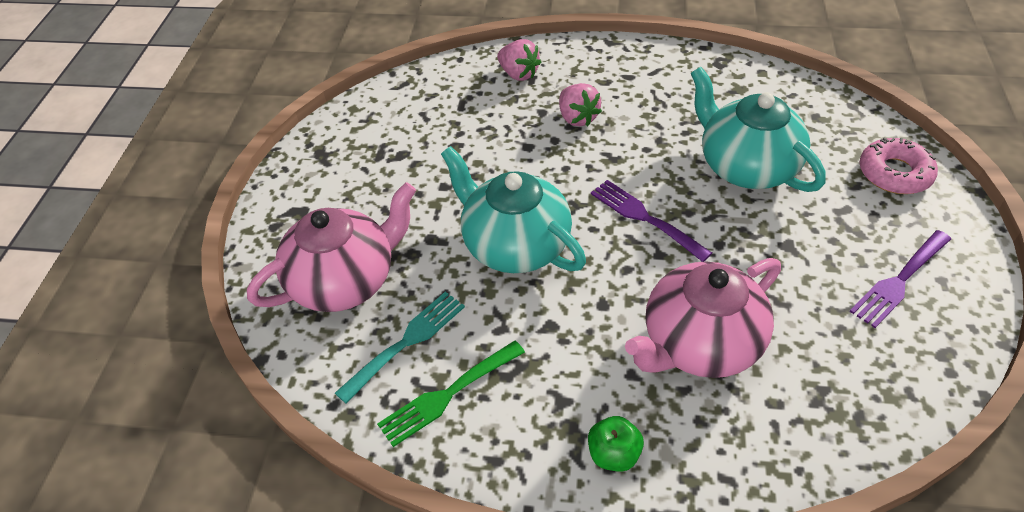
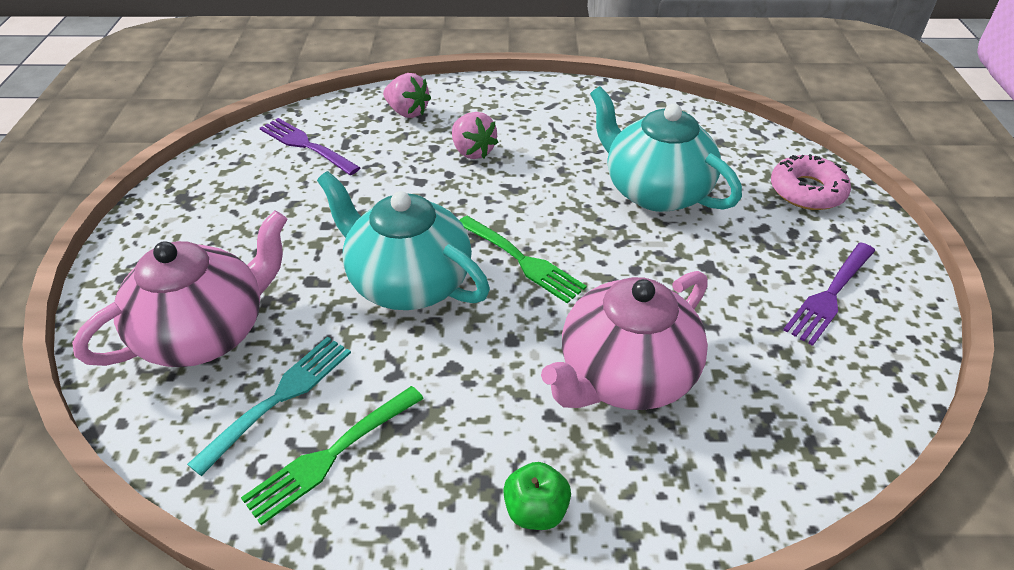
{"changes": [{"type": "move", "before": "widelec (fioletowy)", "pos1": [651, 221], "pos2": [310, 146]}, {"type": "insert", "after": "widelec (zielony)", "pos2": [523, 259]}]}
...
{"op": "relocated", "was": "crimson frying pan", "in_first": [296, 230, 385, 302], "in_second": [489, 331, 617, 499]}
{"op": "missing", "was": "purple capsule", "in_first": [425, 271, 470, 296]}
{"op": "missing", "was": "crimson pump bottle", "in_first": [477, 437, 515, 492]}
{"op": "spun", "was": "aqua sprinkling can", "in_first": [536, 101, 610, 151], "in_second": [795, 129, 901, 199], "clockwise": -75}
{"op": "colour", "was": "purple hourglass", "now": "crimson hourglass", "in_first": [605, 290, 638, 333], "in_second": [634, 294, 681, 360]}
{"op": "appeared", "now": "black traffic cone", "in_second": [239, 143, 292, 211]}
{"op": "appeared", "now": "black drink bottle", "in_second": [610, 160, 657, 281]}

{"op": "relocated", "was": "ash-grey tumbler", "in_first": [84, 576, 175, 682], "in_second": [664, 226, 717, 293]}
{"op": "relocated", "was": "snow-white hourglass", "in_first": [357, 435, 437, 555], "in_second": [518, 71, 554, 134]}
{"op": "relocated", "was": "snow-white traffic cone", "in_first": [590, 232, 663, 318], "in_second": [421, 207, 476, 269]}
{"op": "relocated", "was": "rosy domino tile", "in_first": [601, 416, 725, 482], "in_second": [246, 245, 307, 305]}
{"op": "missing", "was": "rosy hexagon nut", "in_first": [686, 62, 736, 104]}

◆ Aim of the exercise ◆
Go through the records above and return every line that holds the string "purple".

◆ Written answer ◆
{"op": "missing", "was": "purple capsule", "in_first": [425, 271, 470, 296]}
{"op": "colour", "was": "purple hourglass", "now": "crimson hourglass", "in_first": [605, 290, 638, 333], "in_second": [634, 294, 681, 360]}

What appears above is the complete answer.